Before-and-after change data
..............................

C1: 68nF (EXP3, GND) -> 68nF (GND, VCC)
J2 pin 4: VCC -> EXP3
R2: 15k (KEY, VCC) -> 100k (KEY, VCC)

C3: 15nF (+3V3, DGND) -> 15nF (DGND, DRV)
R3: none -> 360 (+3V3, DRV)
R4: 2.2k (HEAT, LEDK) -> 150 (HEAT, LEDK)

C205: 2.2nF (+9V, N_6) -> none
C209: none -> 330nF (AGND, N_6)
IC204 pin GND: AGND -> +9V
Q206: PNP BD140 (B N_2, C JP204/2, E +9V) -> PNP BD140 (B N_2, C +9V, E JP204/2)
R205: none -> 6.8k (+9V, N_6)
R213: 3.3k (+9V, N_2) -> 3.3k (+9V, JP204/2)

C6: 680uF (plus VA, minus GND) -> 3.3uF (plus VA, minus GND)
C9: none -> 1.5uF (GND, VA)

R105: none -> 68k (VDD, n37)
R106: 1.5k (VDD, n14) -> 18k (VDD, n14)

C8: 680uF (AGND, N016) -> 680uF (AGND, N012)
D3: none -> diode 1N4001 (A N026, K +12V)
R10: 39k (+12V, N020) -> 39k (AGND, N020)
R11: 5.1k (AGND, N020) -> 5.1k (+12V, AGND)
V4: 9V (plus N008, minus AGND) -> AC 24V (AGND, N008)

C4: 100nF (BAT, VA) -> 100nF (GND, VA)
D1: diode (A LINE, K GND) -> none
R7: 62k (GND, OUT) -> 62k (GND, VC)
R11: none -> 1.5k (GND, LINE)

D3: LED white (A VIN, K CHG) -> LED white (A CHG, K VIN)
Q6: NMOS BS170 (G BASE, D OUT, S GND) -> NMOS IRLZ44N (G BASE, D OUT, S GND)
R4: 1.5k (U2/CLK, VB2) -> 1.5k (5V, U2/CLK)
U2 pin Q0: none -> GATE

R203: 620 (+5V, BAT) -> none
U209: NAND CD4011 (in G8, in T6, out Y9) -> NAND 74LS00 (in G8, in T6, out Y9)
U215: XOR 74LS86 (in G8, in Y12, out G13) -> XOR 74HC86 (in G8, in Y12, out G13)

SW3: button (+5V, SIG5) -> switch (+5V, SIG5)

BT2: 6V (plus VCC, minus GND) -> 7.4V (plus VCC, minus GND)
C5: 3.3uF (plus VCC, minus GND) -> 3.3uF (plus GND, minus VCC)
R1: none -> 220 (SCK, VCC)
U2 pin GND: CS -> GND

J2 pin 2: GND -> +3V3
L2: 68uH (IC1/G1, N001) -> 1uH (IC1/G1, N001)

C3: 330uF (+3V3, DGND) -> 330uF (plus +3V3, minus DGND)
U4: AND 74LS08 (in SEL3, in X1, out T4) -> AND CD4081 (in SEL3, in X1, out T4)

..............................

[Work item]: What are the lines from the one with "R7: 62k (GND, OUT) -> 62k (GND, VC)" through the end of the entries? Give them again exactly, both end lines included.

[Exercise result]:
R7: 62k (GND, OUT) -> 62k (GND, VC)
R11: none -> 1.5k (GND, LINE)

D3: LED white (A VIN, K CHG) -> LED white (A CHG, K VIN)
Q6: NMOS BS170 (G BASE, D OUT, S GND) -> NMOS IRLZ44N (G BASE, D OUT, S GND)
R4: 1.5k (U2/CLK, VB2) -> 1.5k (5V, U2/CLK)
U2 pin Q0: none -> GATE

R203: 620 (+5V, BAT) -> none
U209: NAND CD4011 (in G8, in T6, out Y9) -> NAND 74LS00 (in G8, in T6, out Y9)
U215: XOR 74LS86 (in G8, in Y12, out G13) -> XOR 74HC86 (in G8, in Y12, out G13)

SW3: button (+5V, SIG5) -> switch (+5V, SIG5)

BT2: 6V (plus VCC, minus GND) -> 7.4V (plus VCC, minus GND)
C5: 3.3uF (plus VCC, minus GND) -> 3.3uF (plus GND, minus VCC)
R1: none -> 220 (SCK, VCC)
U2 pin GND: CS -> GND

J2 pin 2: GND -> +3V3
L2: 68uH (IC1/G1, N001) -> 1uH (IC1/G1, N001)

C3: 330uF (+3V3, DGND) -> 330uF (plus +3V3, minus DGND)
U4: AND 74LS08 (in SEL3, in X1, out T4) -> AND CD4081 (in SEL3, in X1, out T4)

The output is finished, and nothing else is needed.